Prompt: Copy out each line of the listing below where the string "black" appears.
------ Material to process ------
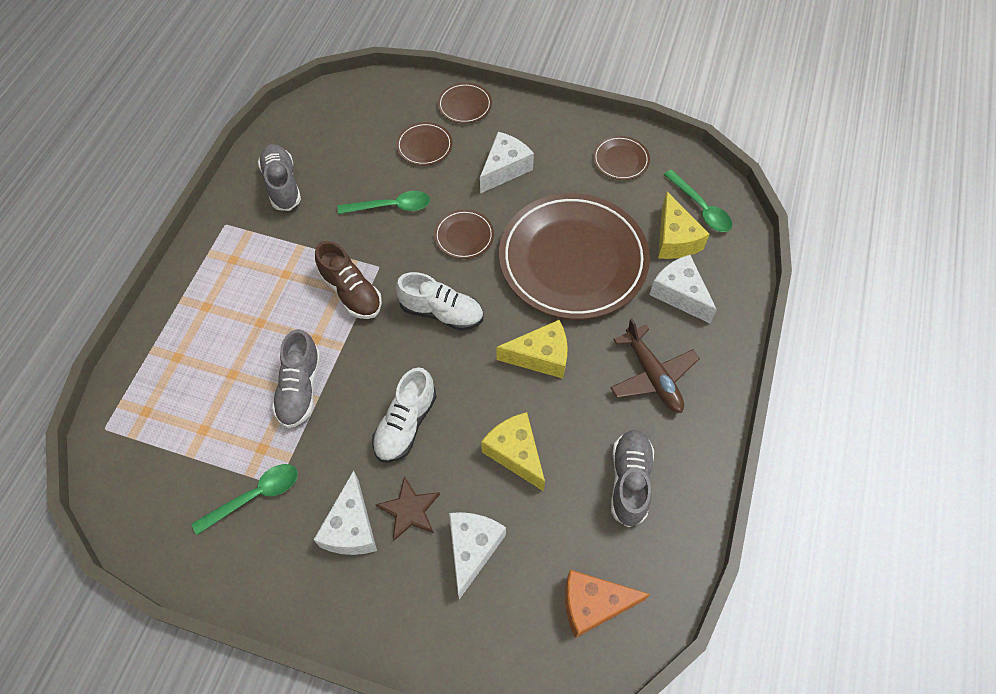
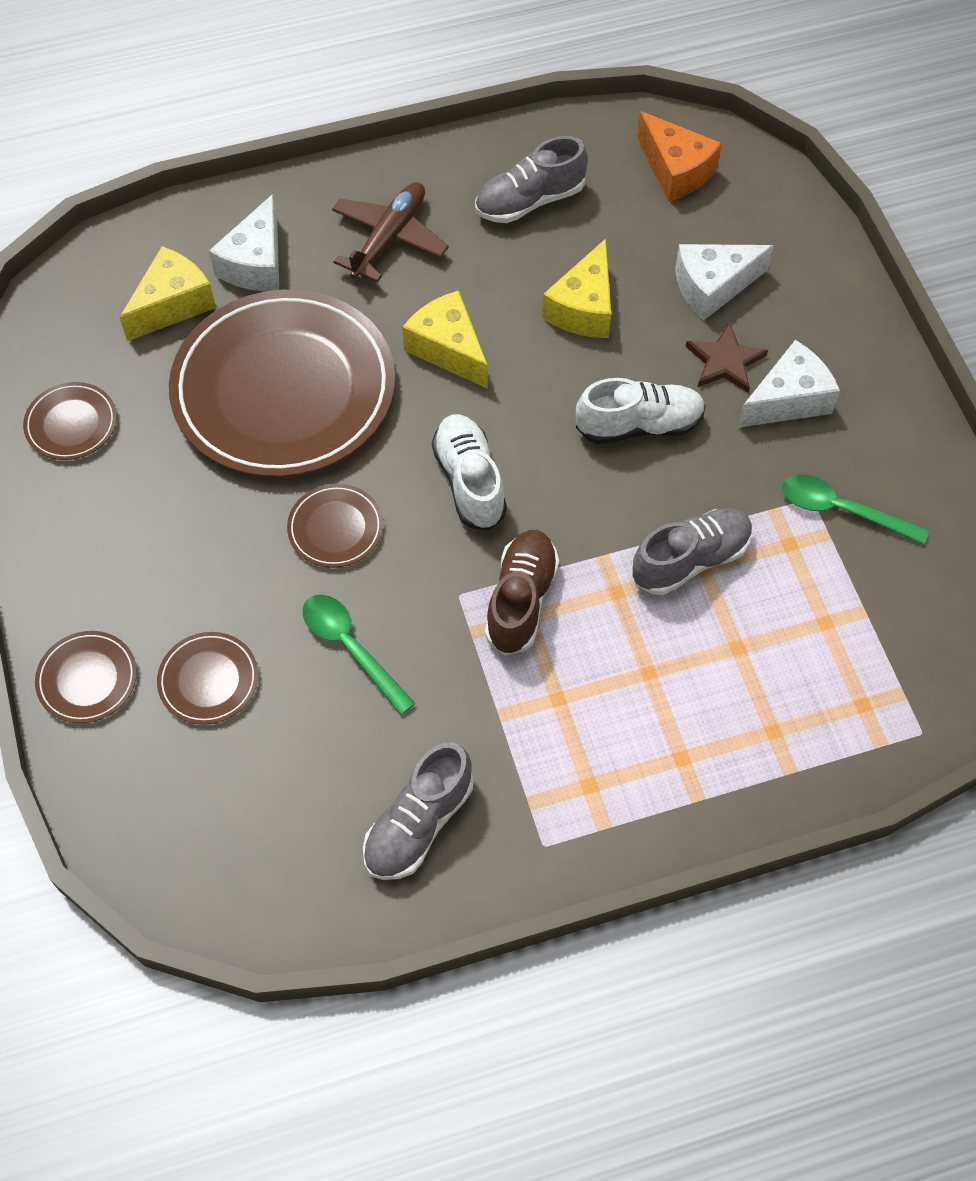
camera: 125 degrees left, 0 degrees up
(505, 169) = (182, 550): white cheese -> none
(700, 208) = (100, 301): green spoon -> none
------
------ Material to process ------
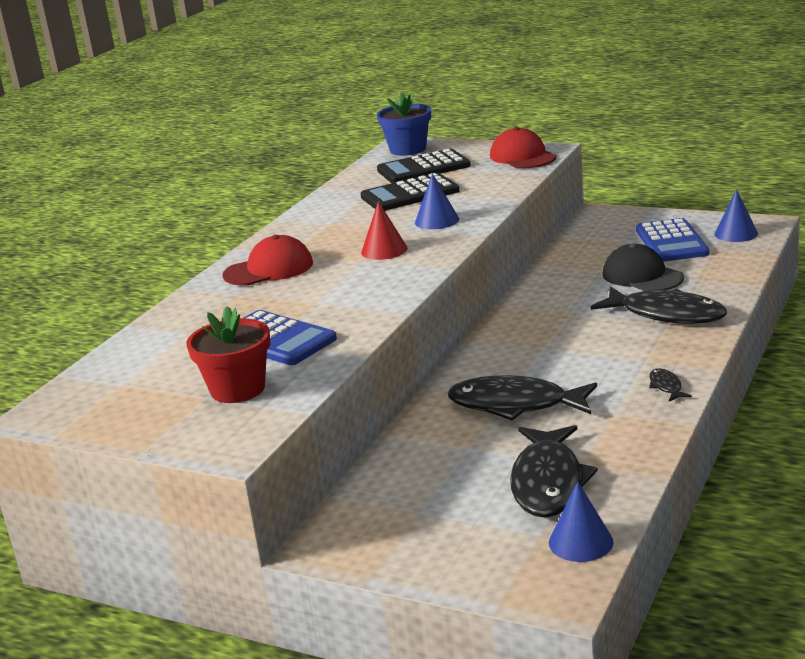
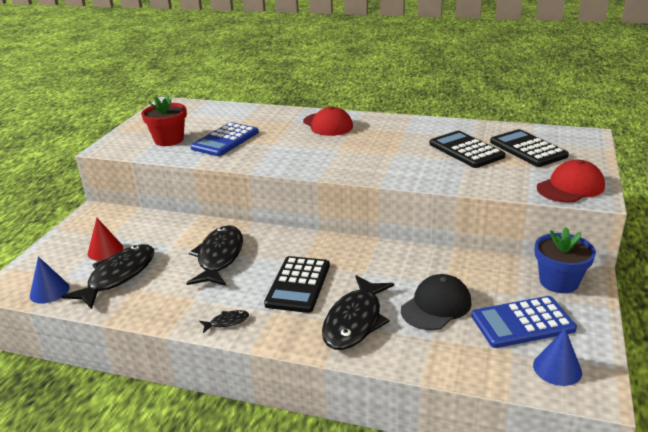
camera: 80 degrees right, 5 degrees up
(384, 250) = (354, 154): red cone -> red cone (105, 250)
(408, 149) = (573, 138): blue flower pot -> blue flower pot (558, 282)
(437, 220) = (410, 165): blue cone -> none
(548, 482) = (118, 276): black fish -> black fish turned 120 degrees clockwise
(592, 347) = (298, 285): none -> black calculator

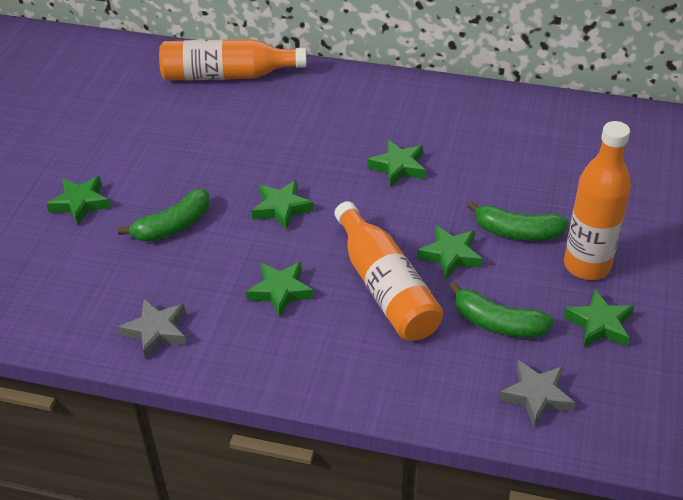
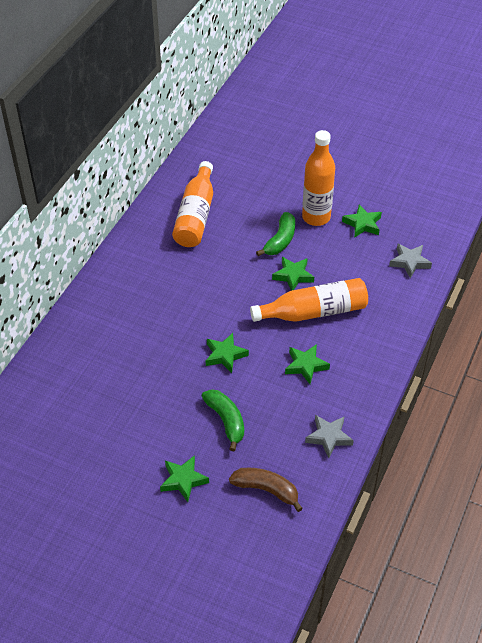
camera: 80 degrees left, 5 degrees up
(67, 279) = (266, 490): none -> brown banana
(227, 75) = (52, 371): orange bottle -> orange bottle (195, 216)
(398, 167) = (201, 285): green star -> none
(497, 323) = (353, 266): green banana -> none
------
Reply:
(548, 482) = (118, 276): black fish -> black fish turned 120 degrees clockwise
(592, 347) = (298, 285): none -> black calculator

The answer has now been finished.